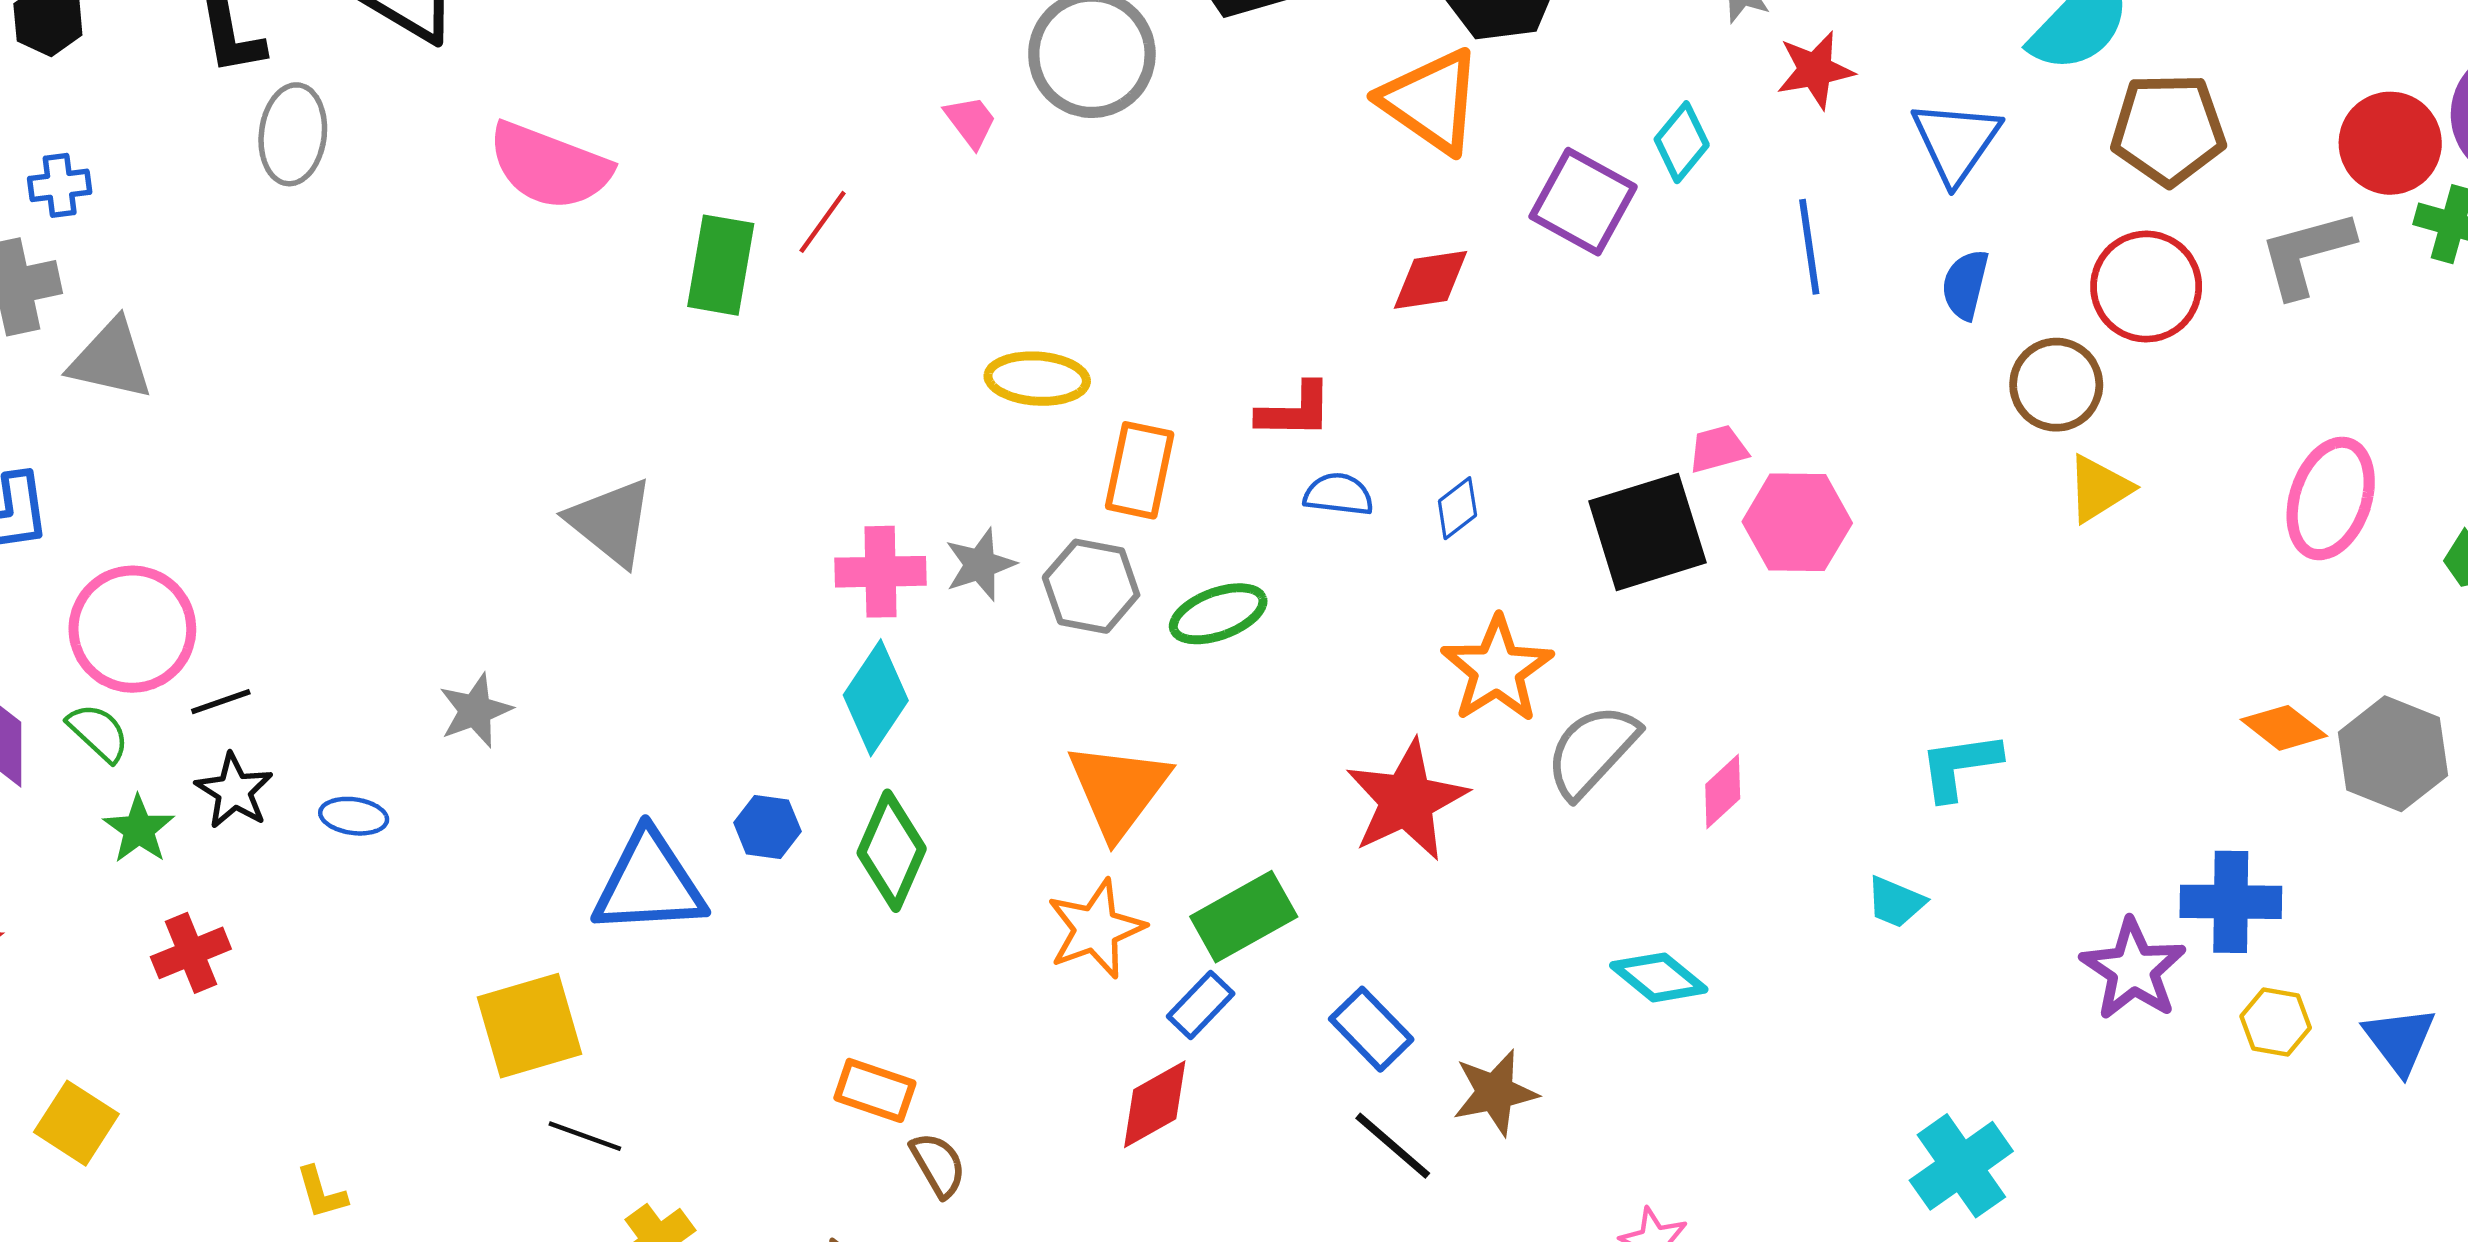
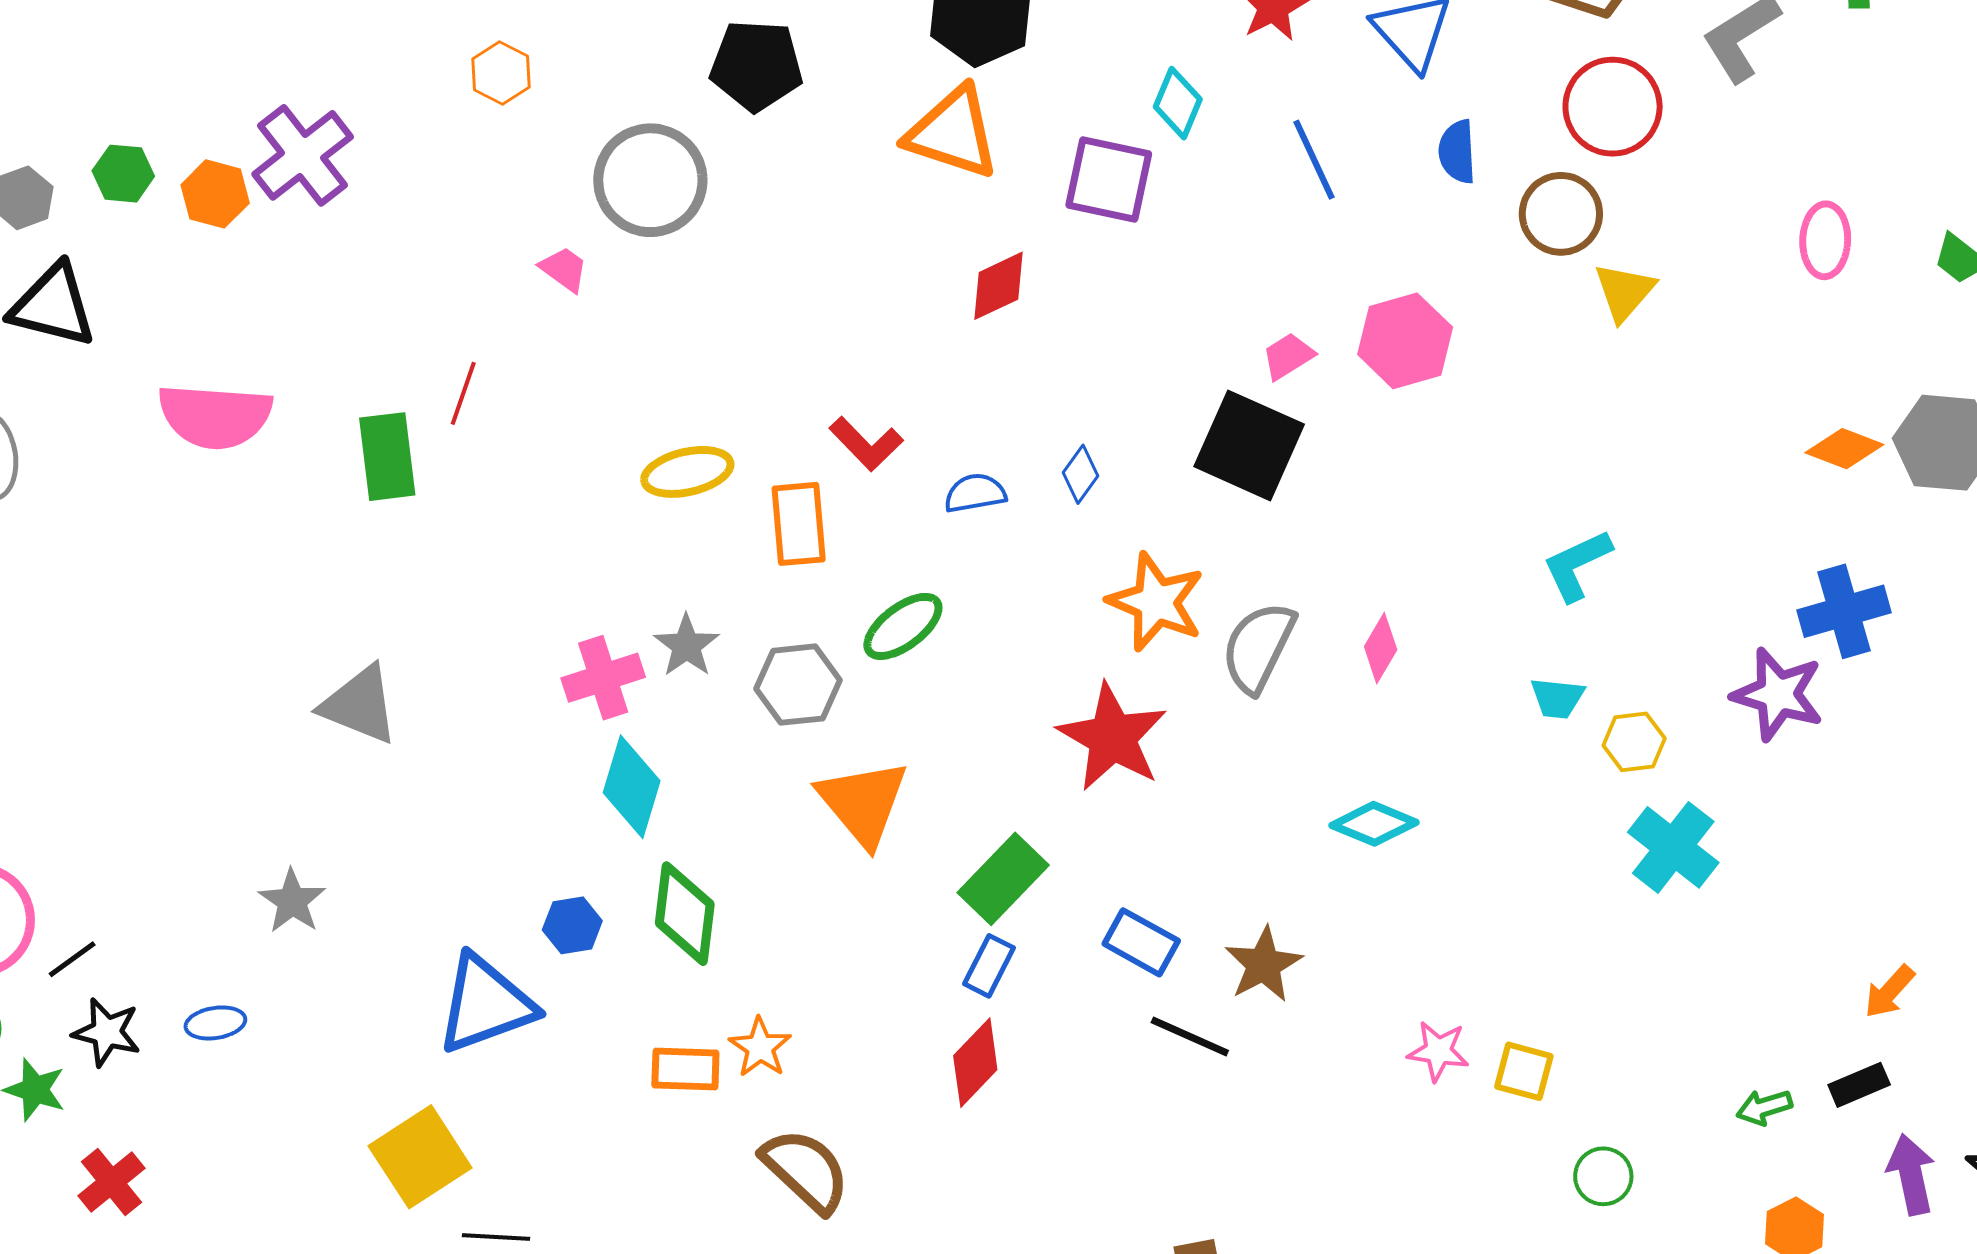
red L-shape: (1295, 411) -> (866, 444), moved, turned 62
pink ellipse: (2331, 498) -> (1825, 240), size x0.7
pink hexagon: (1797, 522) -> (1405, 341), moved
black square: (1647, 532) -> (1249, 445), turned -32
gray hexagon: (1091, 586) -> (798, 685), moved
orange star: (1096, 929) -> (760, 1047), moved, size x0.7
yellow hexagon: (2276, 1022) -> (1634, 742), moved
orange rectangle: (875, 1090) -> (685, 1069), moved
brown semicircle: (938, 1165) -> (806, 1170), size x1.6
cyan cross: (1961, 1166) -> (1673, 847), moved

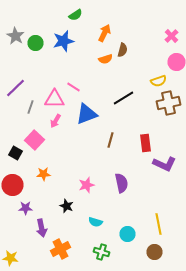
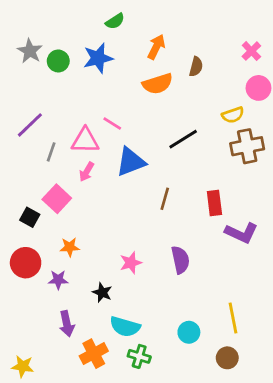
brown semicircle: (122, 50) -> (196, 67), moved
orange semicircle: (106, 59) -> (158, 84), size x1.5
purple star: (26, 208) -> (58, 280), moved
cyan semicircle: (96, 222) -> (125, 327), moved, size x1.5
green cross: (102, 252) -> (139, 356), moved

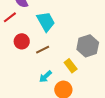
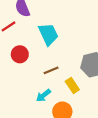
brown line: (43, 50) -> (51, 70), moved

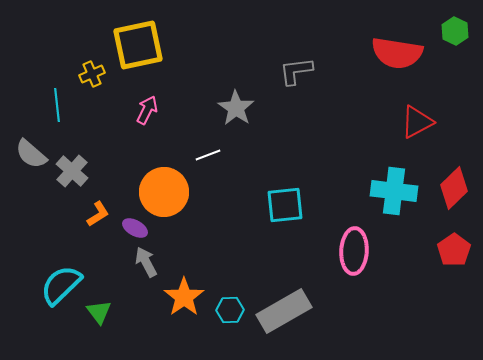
◆ ◆ ◆ ◆
• _WHAT TO PRODUCE_
Whenever a line of the data above includes the word "cross", copy that line.

• _TASK OUTPUT_
cyan cross: (1961, 1166) -> (1673, 847), moved
green cross: (102, 252) -> (139, 356), moved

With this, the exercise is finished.